WHAT IS BEING ASKED: Copy out each line of the material that includes the word "RADIO".

MATERIAL FOR THE TASK:
▽

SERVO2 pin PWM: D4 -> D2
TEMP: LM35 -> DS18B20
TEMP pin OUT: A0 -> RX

△
▽

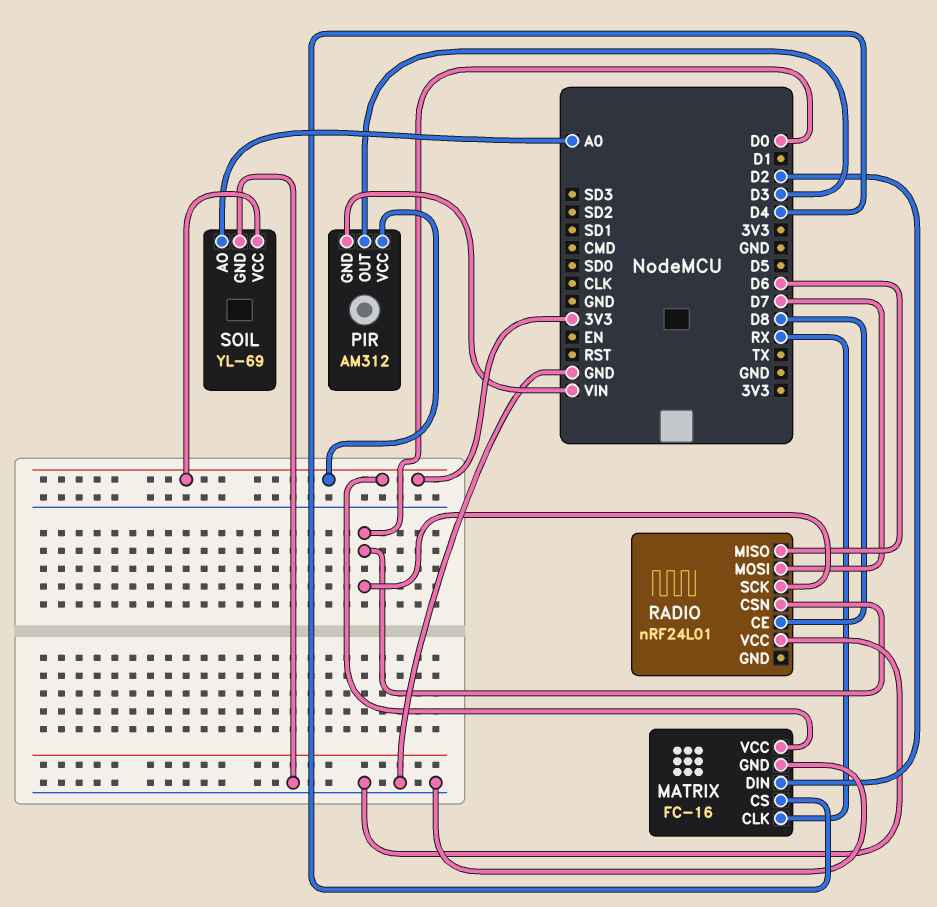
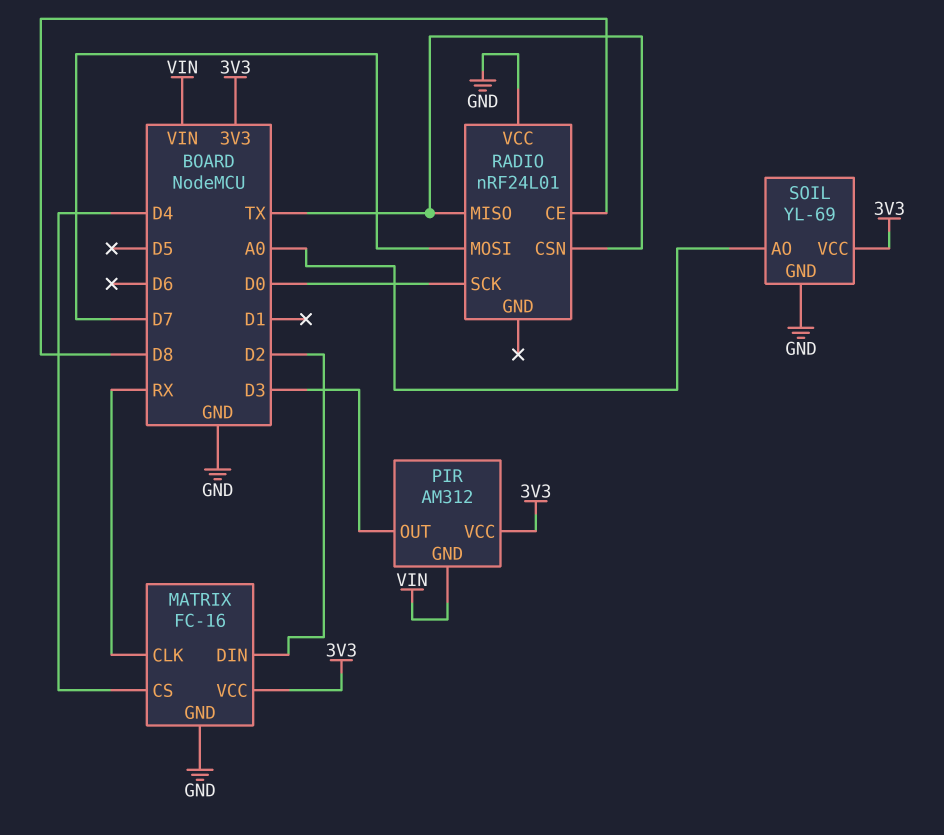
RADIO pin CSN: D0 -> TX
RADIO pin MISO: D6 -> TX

△

EXERCISE ANSWER:
RADIO pin CSN: D0 -> TX
RADIO pin MISO: D6 -> TX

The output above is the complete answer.